▶ **What is required**
Line by line, repeat the data below exactly, beginning at the first line and ending at the line with "op=size; was=aqua tin". Omit pictures.

▶ **Exercise data**
□ □ □ □
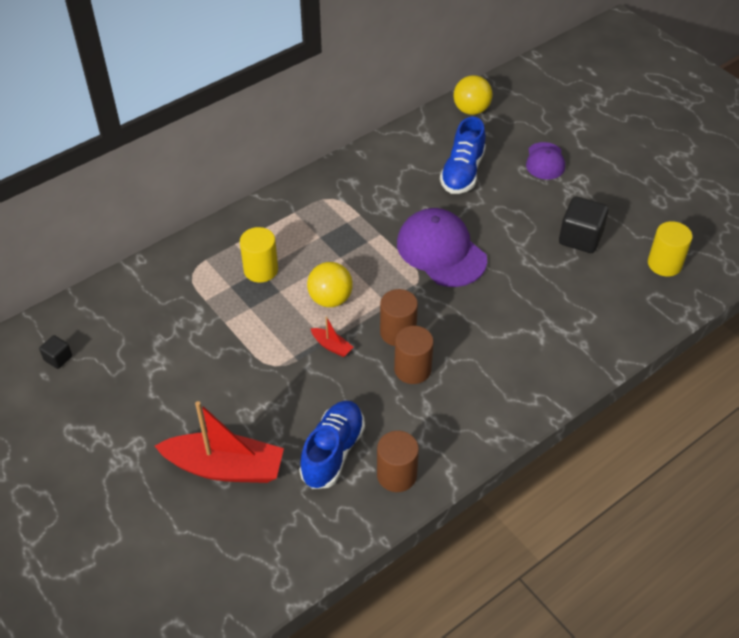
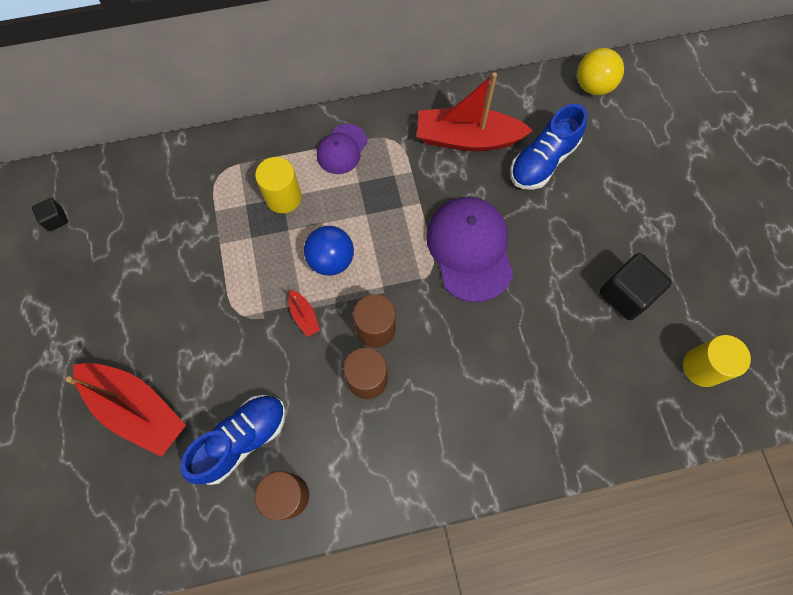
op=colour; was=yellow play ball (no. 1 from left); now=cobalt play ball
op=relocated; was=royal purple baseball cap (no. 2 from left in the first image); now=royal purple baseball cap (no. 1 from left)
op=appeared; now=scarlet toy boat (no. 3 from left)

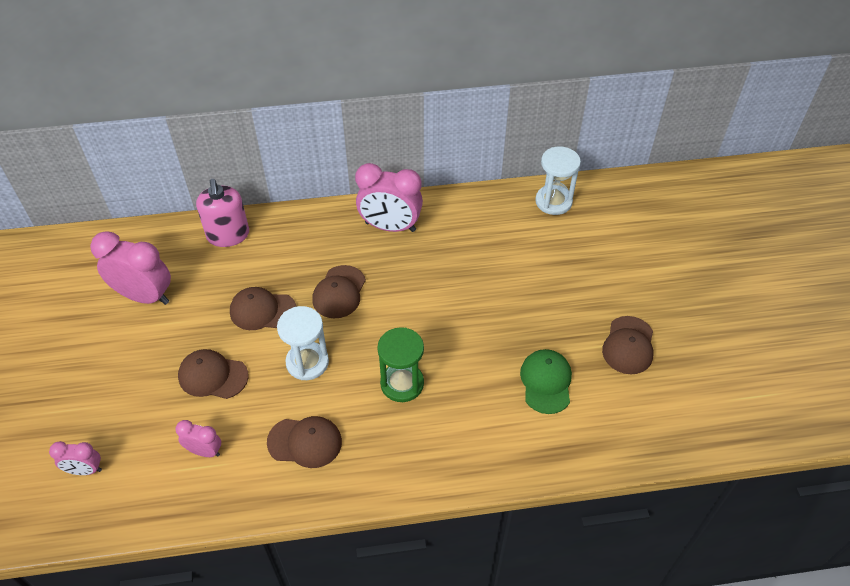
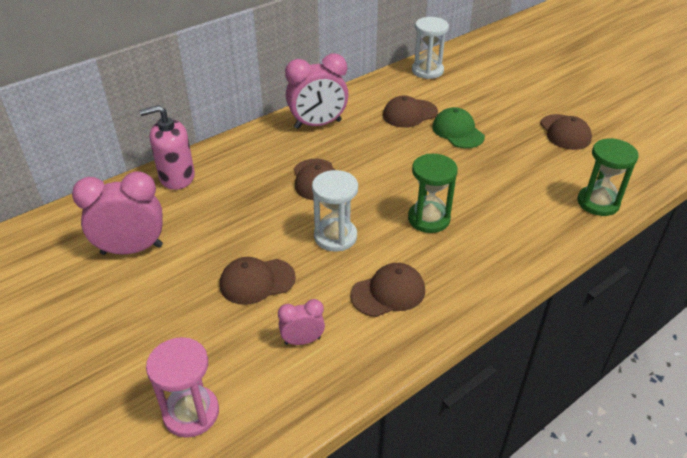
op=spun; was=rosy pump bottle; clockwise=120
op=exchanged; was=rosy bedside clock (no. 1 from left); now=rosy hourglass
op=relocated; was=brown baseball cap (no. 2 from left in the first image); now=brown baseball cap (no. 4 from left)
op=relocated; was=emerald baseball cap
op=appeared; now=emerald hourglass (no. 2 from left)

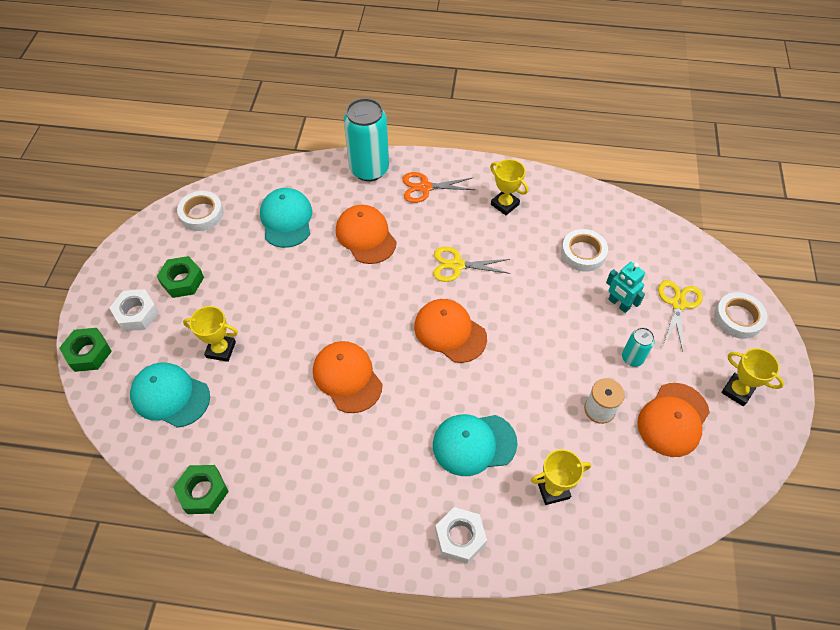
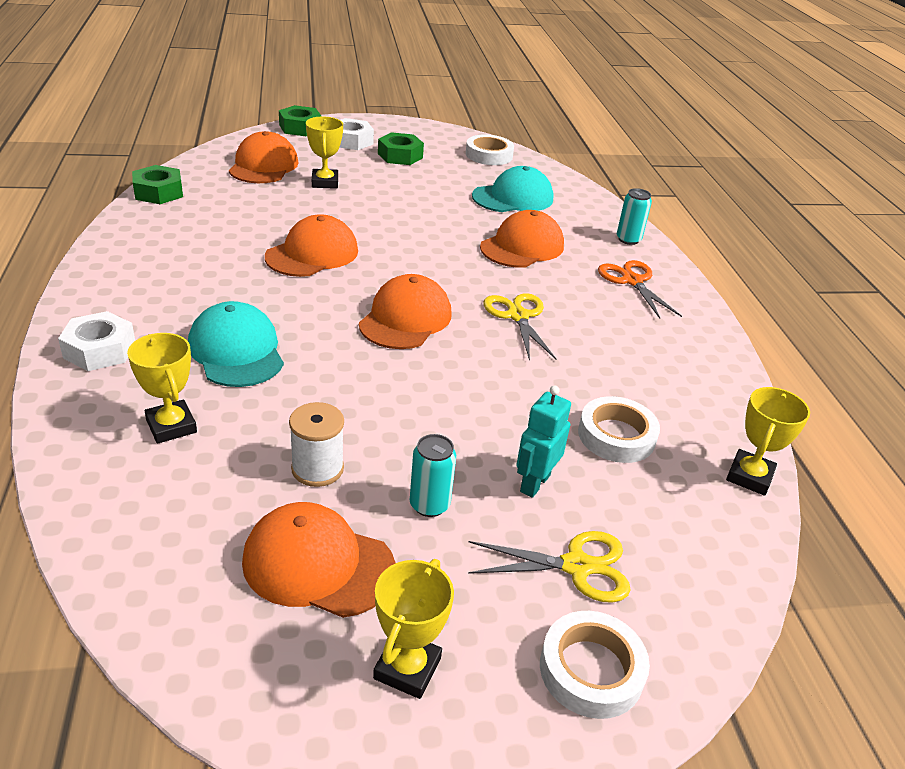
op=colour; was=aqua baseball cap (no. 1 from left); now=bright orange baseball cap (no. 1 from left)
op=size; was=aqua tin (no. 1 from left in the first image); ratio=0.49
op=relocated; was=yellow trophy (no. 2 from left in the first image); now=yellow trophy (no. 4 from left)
□ □ □ □
▶ **Reply**
op=colour; was=yellow play ball (no. 1 from left); now=cobalt play ball
op=relocated; was=royal purple baseball cap (no. 2 from left in the first image); now=royal purple baseball cap (no. 1 from left)
op=appeared; now=scarlet toy boat (no. 3 from left)

op=spun; was=rosy pump bottle; clockwise=120
op=exchanged; was=rosy bedside clock (no. 1 from left); now=rosy hourglass
op=relocated; was=brown baseball cap (no. 2 from left in the first image); now=brown baseball cap (no. 4 from left)
op=relocated; was=emerald baseball cap
op=appeared; now=emerald hourglass (no. 2 from left)

op=colour; was=aqua baseball cap (no. 1 from left); now=bright orange baseball cap (no. 1 from left)
op=size; was=aqua tin (no. 1 from left in the first image); ratio=0.49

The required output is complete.